::: Material for this exercise
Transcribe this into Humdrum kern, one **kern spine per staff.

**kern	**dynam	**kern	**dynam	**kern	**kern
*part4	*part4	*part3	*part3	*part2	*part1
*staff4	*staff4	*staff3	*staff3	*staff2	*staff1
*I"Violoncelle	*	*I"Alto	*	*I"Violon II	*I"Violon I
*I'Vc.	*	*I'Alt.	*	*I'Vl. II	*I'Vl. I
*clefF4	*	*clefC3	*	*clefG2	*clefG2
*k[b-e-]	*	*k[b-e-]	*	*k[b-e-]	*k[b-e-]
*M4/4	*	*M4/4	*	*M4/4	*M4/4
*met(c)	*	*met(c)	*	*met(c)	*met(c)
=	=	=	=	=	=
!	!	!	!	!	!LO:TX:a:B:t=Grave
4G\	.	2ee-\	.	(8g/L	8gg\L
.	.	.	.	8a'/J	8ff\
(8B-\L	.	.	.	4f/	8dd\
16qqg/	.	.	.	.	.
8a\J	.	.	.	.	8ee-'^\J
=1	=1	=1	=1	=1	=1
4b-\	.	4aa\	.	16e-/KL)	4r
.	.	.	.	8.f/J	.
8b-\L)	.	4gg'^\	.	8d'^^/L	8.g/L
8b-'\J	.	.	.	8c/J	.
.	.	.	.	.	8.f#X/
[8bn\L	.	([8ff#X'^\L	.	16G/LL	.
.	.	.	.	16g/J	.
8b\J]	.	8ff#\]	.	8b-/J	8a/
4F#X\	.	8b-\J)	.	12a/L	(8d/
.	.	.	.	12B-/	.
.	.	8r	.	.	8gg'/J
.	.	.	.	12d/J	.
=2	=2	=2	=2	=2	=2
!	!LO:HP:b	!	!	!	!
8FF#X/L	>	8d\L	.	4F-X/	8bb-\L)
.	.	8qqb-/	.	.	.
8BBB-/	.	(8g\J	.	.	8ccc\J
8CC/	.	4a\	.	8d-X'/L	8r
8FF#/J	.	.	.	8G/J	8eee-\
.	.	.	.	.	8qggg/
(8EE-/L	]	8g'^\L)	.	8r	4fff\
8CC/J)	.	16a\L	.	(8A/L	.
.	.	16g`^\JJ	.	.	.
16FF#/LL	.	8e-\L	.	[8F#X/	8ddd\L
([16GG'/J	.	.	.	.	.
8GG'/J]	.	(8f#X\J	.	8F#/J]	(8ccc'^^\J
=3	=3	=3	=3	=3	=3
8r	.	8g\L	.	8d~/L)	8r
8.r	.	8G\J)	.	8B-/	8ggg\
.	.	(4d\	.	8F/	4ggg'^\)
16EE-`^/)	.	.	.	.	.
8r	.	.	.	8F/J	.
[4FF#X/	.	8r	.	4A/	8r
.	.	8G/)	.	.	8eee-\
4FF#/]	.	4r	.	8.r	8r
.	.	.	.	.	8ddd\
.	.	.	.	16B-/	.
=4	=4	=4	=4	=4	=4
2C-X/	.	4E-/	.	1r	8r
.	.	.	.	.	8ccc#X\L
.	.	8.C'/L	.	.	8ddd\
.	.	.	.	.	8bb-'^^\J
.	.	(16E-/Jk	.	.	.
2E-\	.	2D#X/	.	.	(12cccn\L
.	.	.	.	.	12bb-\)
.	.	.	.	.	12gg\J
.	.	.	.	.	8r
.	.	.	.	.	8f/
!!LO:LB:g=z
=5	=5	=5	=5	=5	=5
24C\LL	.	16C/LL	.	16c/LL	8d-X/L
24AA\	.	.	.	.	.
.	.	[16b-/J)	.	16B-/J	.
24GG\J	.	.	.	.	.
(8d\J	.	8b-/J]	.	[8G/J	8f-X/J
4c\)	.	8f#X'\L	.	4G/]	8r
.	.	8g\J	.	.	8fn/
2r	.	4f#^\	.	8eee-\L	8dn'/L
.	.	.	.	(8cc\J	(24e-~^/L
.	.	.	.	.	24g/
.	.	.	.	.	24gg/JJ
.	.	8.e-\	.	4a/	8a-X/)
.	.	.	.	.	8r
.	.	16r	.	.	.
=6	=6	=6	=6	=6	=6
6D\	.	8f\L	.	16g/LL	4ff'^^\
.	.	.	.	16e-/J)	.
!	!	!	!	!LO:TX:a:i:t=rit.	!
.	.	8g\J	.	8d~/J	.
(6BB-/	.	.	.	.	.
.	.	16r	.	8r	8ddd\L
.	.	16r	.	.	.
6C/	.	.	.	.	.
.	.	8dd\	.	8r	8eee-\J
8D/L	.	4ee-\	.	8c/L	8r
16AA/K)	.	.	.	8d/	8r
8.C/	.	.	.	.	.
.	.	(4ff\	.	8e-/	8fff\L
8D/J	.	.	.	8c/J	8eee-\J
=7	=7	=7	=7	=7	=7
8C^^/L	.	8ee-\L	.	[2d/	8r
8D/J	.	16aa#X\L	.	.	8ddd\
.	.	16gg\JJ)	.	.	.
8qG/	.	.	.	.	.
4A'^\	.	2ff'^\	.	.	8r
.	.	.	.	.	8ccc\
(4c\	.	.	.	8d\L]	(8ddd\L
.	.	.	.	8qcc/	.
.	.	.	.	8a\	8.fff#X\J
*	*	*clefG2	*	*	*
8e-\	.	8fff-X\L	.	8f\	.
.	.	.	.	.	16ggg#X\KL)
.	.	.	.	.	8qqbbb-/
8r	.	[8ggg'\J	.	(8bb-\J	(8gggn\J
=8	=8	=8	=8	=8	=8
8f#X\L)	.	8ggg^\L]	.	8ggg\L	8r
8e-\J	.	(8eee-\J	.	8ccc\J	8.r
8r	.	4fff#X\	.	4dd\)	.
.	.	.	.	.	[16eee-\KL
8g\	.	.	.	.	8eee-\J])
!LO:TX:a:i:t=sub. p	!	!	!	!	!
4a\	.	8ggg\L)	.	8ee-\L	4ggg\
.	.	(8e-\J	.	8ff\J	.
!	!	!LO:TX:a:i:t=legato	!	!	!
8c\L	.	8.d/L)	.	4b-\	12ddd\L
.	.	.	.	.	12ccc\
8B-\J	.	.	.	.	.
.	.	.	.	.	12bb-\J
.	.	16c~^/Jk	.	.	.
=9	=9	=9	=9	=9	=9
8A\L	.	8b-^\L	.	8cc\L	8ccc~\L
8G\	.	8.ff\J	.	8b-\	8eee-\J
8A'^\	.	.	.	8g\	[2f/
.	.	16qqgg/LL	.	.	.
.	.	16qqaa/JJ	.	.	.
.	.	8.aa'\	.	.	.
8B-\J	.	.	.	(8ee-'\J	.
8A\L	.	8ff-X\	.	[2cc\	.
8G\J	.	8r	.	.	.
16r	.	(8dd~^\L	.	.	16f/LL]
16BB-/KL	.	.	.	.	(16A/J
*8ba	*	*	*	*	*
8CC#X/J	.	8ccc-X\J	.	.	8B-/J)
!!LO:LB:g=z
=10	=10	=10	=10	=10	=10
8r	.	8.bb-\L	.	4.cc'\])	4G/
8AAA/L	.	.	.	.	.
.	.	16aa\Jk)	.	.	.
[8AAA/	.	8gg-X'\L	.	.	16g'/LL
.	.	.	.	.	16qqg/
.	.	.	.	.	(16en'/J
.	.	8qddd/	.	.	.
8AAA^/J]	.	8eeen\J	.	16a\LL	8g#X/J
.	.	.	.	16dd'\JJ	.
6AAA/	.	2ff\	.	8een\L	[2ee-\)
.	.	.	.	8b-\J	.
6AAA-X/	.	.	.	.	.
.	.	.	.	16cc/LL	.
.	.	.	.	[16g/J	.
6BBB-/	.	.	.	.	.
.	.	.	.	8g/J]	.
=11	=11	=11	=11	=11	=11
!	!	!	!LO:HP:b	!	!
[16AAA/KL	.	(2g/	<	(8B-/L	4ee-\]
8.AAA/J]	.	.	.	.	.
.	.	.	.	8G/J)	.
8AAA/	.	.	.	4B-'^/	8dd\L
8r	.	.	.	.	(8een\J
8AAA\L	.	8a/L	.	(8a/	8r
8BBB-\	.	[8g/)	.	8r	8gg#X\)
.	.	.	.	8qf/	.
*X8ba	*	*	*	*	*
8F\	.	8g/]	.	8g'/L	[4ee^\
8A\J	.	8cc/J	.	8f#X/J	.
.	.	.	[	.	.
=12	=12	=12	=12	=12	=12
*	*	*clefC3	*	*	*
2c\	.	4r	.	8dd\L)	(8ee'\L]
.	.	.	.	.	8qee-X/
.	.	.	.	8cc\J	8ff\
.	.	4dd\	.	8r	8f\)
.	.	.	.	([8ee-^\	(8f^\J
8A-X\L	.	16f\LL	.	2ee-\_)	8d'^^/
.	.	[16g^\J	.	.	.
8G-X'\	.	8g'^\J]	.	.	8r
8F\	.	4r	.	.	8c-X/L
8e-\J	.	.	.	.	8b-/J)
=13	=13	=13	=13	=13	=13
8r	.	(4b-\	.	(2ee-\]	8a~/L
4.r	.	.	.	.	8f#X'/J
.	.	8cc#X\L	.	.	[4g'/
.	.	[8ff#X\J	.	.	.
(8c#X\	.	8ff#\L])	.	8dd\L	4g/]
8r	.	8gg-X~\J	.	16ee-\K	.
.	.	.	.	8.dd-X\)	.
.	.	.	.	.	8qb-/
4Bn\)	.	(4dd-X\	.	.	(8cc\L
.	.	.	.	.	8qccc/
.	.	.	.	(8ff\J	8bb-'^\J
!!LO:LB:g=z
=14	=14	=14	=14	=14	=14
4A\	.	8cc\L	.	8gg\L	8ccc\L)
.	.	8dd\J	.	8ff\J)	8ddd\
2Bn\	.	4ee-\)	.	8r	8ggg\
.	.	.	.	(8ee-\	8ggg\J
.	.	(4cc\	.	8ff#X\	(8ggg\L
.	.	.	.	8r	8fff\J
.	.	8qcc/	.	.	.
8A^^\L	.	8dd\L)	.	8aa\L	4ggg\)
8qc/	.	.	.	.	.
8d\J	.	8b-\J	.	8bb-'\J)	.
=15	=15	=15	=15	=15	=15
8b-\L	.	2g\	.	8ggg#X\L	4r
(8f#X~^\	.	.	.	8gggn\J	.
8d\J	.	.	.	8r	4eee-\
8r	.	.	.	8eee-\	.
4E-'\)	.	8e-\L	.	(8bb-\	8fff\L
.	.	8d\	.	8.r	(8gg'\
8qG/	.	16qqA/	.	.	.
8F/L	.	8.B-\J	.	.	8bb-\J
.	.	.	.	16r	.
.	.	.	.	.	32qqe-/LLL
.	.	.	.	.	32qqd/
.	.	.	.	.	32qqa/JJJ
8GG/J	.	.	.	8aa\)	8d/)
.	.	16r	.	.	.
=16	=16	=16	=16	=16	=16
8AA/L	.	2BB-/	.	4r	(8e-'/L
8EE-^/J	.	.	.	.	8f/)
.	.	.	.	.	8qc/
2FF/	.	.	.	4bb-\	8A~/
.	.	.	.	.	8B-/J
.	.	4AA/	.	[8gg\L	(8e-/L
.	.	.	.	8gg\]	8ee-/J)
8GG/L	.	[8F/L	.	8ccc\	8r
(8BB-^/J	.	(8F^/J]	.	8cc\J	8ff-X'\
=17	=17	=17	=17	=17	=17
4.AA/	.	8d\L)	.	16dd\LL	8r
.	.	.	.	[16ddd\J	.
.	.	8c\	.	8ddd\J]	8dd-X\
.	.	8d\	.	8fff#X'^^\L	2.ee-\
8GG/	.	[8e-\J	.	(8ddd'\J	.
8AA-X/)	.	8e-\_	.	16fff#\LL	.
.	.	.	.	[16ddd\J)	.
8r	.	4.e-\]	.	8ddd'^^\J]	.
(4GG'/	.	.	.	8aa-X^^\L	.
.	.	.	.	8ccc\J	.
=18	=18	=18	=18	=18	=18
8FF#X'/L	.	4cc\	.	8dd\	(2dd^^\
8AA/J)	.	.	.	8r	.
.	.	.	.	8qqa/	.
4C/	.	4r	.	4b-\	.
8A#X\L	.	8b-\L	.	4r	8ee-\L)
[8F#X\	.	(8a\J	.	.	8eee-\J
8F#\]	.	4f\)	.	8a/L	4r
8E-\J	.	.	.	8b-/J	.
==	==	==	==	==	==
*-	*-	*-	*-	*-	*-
::::::
Pull out every line of the material above that contains the string "kern", matching case exactly.

Transcribe this into Humdrum kern, one **kern spine per staff.
**kern	**dynam	**kern	**dynam	**kern	**kern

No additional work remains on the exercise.